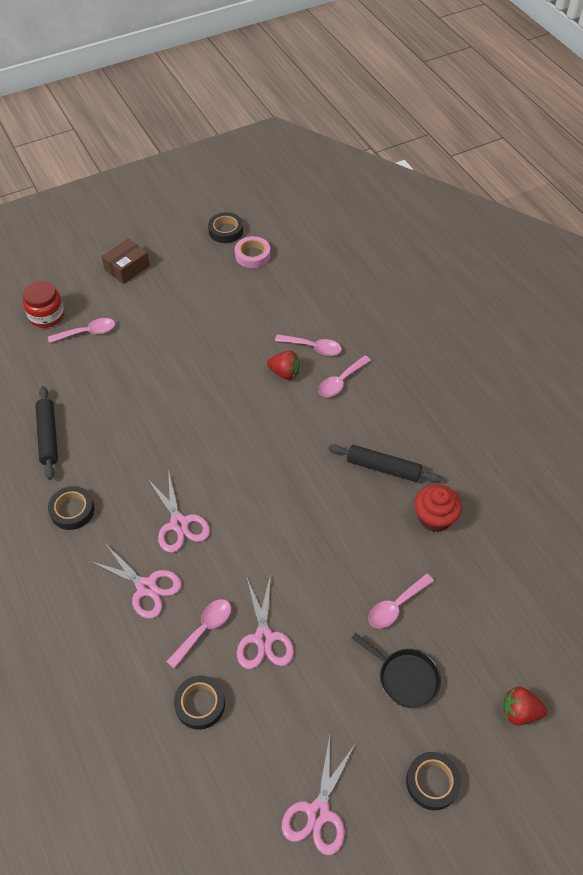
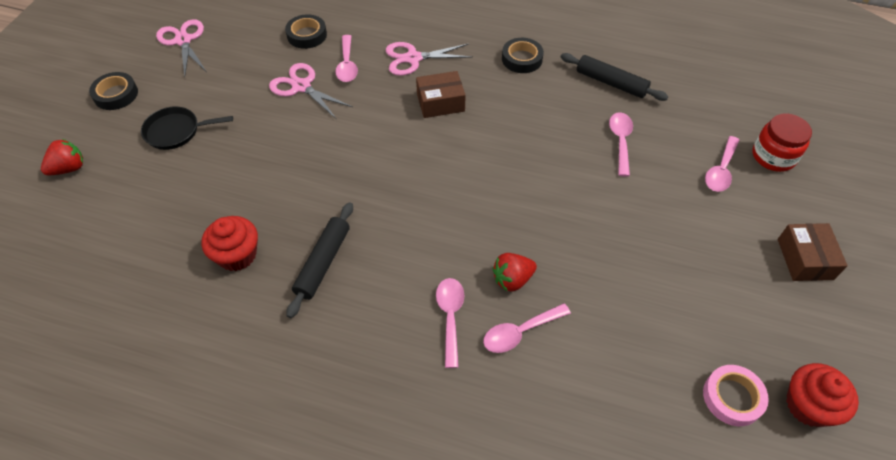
camera: 135 degrees right, 0 degrees up
pink scissors [147,470,210,553] -> brown box [416,71,466,118]
black tape [208,213,243,243] -> red cupcake [786,363,859,427]
black rolling pin [328,444,441,483] -> black rolling pin turned 45 degrees counterclockwise [286,202,353,318]
pink spoon [368,573,434,629] -> pink spoon moved to [609,112,633,177]

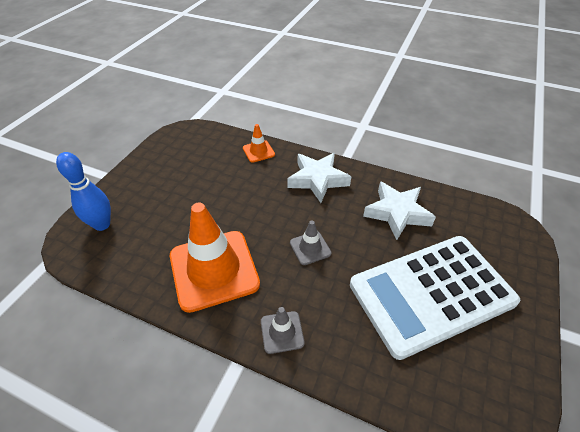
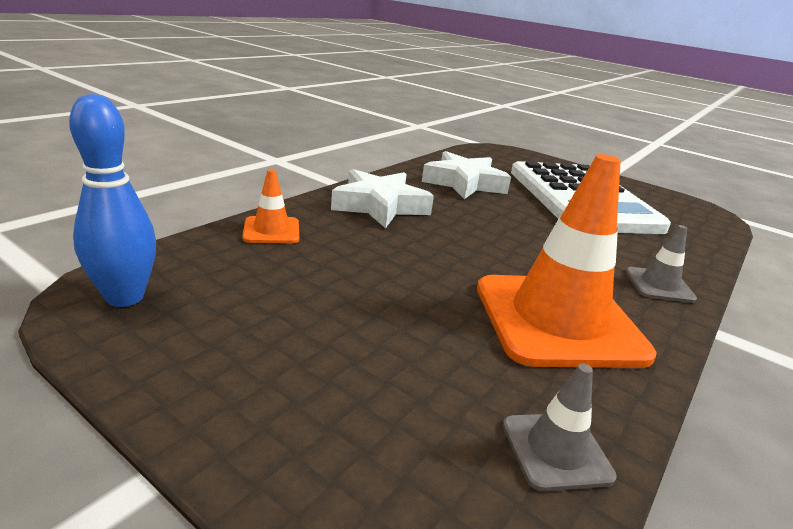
camera: 80 degrees left, 20 degrees down
blue bowling pin [56,152,111,231] -> blue bowling pin moved to [69,94,156,307]
grey traffic cone [290,220,332,265] -> grey traffic cone moved to [503,364,617,491]

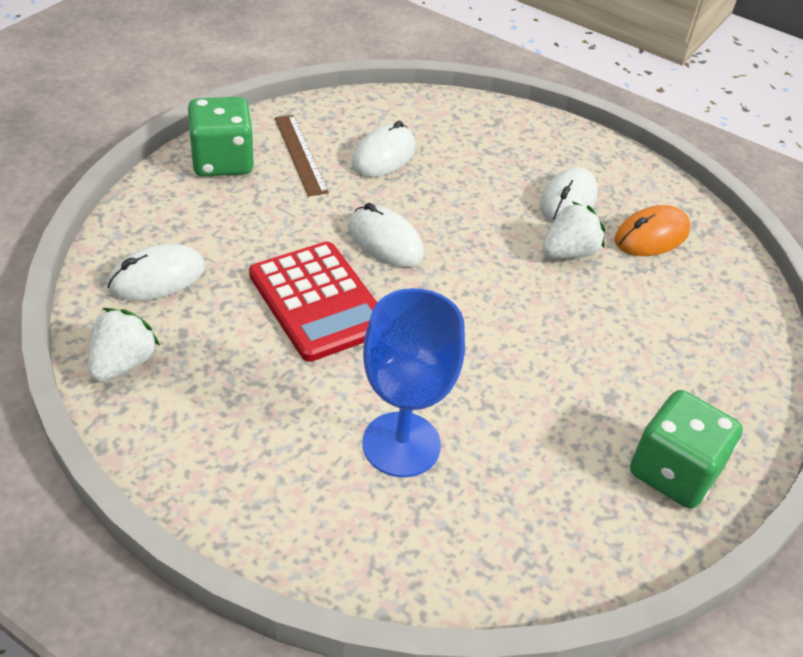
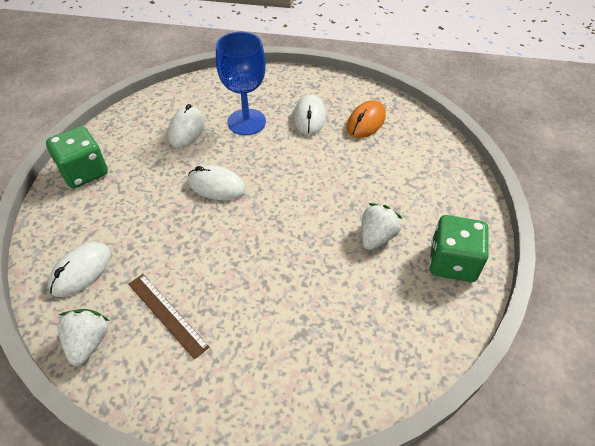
camera: 20 degrees left, 5 degrees up
red calculator [249,242,377,362] -> none
brown ruler [275,115,329,196] -> brown ruler moved to [128,274,209,359]
blue goblet [362,288,465,477] -> blue goblet moved to [216,32,266,135]
white strawberry [542,201,605,259] -> white strawberry moved to [361,203,402,250]

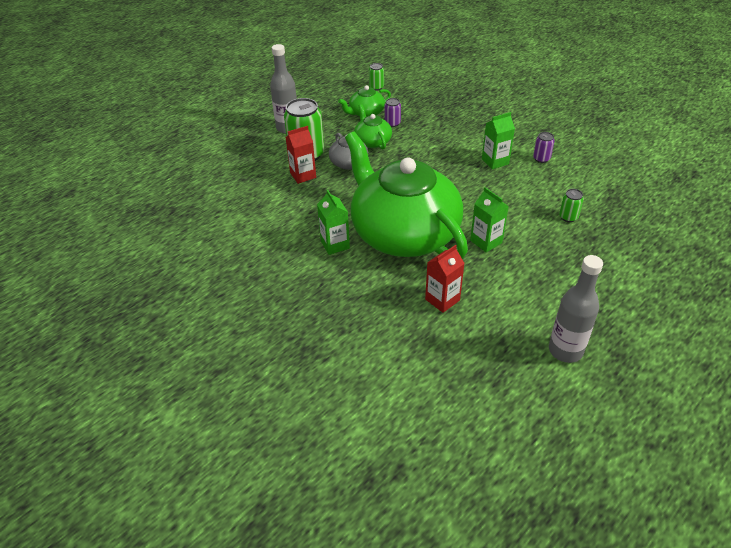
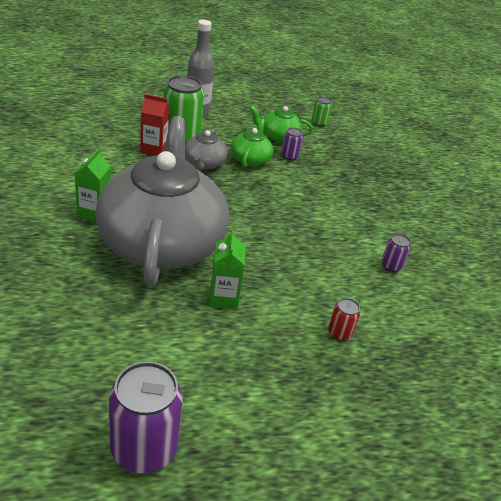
camera: 30 degrees right, 5 degrees down
green teapot [345,132,468,259] -> grey teapot [95,116,229,286]
red carton [425,245,465,313] -> none
green carton [482,112,515,169] -> none
grey bottle [549,255,603,363] -> purple can [109,361,183,473]
green can [559,189,584,222] -> red can [328,298,360,341]

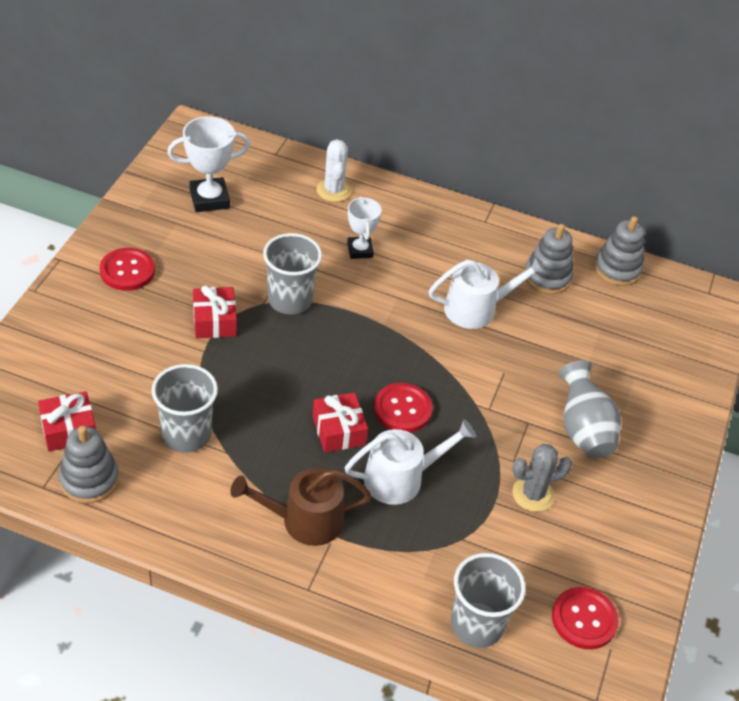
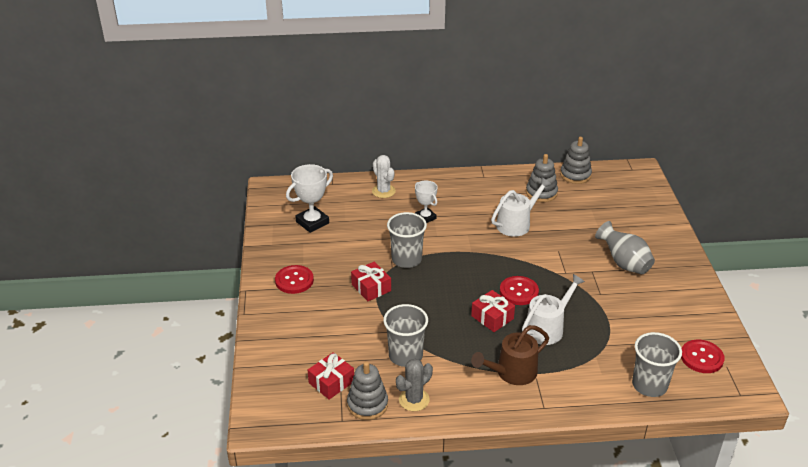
camera: 20 degrees left, 10 degrees down
grey cactus [512,444,572,512] -> grey cactus moved to [396,359,433,411]

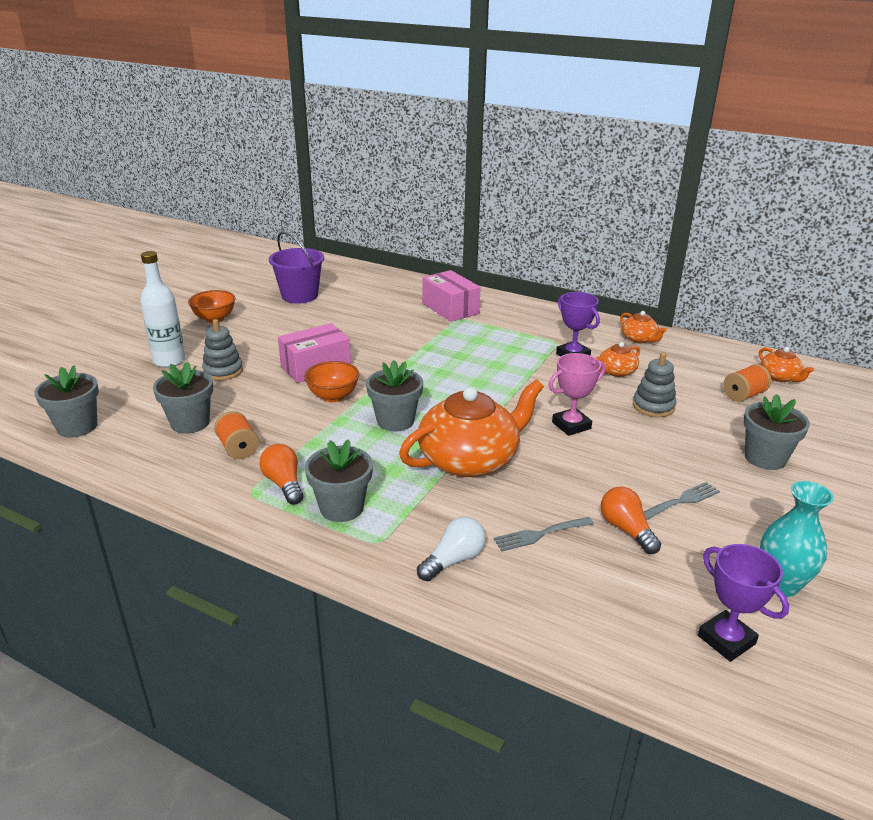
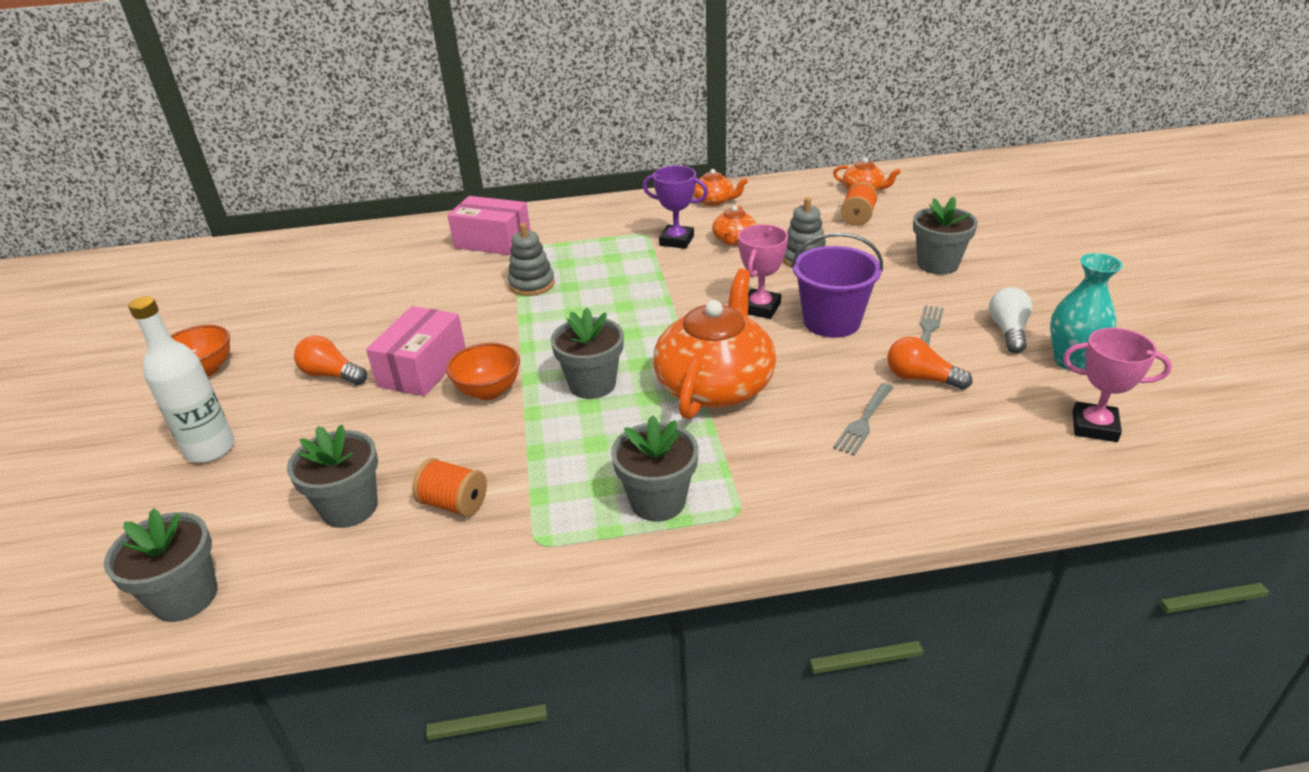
camera: 35 degrees left, 5 degrees up
grey stacking toy [202,319,243,381] -> grey stacking toy moved to [508,223,555,296]
orange light bulb [260,444,303,505] -> orange light bulb moved to [294,336,367,385]
purple bucket [269,231,324,304] -> purple bucket moved to [791,232,883,338]
white light bulb [417,517,486,581] -> white light bulb moved to [989,287,1032,353]
purple trophy [698,544,789,662] -> pink trophy [1063,328,1172,442]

:: Exercise prompt ::
Your task is to return the entries above exactly, with no pictures.

:: Exercise output ::
camera: 135 degrees right, 0 degrees up
pink scissors [147,470,210,553] -> brown box [416,71,466,118]
black tape [208,213,243,243] -> red cupcake [786,363,859,427]
black rolling pin [328,444,441,483] -> black rolling pin turned 45 degrees counterclockwise [286,202,353,318]
pink spoon [368,573,434,629] -> pink spoon moved to [609,112,633,177]

camera: 80 degrees left, 20 degrees down
blue bowling pin [56,152,111,231] -> blue bowling pin moved to [69,94,156,307]
grey traffic cone [290,220,332,265] -> grey traffic cone moved to [503,364,617,491]

camera: 20 degrees left, 5 degrees up
red calculator [249,242,377,362] -> none
brown ruler [275,115,329,196] -> brown ruler moved to [128,274,209,359]
blue goblet [362,288,465,477] -> blue goblet moved to [216,32,266,135]
white strawberry [542,201,605,259] -> white strawberry moved to [361,203,402,250]

camera: 30 degrees right, 5 degrees down
green teapot [345,132,468,259] -> grey teapot [95,116,229,286]
red carton [425,245,465,313] -> none
green carton [482,112,515,169] -> none
grey bottle [549,255,603,363] -> purple can [109,361,183,473]
green can [559,189,584,222] -> red can [328,298,360,341]

camera: 20 degrees left, 10 degrees down
grey cactus [512,444,572,512] -> grey cactus moved to [396,359,433,411]

camera: 35 degrees left, 5 degrees up
grey stacking toy [202,319,243,381] -> grey stacking toy moved to [508,223,555,296]
orange light bulb [260,444,303,505] -> orange light bulb moved to [294,336,367,385]
purple bucket [269,231,324,304] -> purple bucket moved to [791,232,883,338]
white light bulb [417,517,486,581] -> white light bulb moved to [989,287,1032,353]
purple trophy [698,544,789,662] -> pink trophy [1063,328,1172,442]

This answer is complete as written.